» Exercise brief
How many lines in the rows below contain the string "kern"? Reply with the number alone.

──────

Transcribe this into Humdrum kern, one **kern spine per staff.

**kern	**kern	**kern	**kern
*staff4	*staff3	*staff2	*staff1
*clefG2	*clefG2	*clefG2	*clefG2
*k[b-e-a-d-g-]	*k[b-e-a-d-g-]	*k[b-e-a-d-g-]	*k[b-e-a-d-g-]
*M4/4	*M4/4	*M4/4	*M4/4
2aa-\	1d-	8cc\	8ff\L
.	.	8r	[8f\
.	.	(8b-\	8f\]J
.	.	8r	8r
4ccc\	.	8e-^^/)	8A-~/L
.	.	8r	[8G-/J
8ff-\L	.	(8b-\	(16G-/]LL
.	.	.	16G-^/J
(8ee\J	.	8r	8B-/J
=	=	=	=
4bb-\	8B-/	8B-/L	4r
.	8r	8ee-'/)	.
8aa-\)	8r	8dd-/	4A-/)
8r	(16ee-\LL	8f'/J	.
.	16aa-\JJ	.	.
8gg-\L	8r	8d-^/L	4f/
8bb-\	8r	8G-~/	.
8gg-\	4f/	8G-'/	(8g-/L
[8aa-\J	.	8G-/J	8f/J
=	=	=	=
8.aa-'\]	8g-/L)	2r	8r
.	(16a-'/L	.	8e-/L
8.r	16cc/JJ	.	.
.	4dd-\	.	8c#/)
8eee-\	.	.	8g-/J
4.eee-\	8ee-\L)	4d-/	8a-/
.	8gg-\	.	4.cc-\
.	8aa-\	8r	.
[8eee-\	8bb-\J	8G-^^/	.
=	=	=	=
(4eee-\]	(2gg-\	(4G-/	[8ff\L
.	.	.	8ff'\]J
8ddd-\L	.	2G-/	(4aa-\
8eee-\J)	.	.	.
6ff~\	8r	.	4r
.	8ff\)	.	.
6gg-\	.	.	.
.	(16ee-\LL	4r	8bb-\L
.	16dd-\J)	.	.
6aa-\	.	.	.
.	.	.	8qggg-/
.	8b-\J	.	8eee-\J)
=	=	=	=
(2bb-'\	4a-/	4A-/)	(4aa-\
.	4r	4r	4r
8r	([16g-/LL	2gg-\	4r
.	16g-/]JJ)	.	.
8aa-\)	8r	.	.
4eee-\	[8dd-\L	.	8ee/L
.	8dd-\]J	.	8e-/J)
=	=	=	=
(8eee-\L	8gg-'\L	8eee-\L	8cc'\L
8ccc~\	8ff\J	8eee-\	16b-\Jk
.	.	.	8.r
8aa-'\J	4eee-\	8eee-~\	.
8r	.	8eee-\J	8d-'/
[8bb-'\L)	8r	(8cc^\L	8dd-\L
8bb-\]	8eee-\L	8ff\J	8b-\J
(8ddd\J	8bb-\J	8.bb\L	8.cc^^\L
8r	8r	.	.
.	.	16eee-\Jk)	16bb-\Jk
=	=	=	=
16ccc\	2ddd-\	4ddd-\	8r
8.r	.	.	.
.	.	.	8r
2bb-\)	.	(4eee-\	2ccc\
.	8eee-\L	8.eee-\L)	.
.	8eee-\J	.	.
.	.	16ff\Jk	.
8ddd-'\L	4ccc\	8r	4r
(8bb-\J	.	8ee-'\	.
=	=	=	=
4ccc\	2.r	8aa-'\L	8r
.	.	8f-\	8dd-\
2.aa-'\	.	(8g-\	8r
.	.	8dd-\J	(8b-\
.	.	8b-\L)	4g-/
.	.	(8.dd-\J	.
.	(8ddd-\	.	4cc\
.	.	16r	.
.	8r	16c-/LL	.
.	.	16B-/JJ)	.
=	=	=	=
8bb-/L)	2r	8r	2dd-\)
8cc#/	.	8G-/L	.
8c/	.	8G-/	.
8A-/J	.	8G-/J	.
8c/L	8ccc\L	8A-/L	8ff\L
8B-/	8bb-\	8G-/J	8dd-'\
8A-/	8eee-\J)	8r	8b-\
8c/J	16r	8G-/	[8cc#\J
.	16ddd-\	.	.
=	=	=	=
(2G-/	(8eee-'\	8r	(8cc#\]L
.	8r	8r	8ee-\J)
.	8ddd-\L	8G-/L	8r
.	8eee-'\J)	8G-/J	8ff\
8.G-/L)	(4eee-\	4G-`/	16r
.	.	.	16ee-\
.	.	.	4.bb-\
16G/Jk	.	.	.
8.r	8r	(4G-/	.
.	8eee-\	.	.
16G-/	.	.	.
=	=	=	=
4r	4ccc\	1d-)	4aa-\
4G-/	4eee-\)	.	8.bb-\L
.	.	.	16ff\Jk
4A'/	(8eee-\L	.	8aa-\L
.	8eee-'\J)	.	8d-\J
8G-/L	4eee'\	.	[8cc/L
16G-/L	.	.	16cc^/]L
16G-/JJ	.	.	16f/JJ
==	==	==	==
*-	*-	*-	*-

──────

» Result of this exercise
2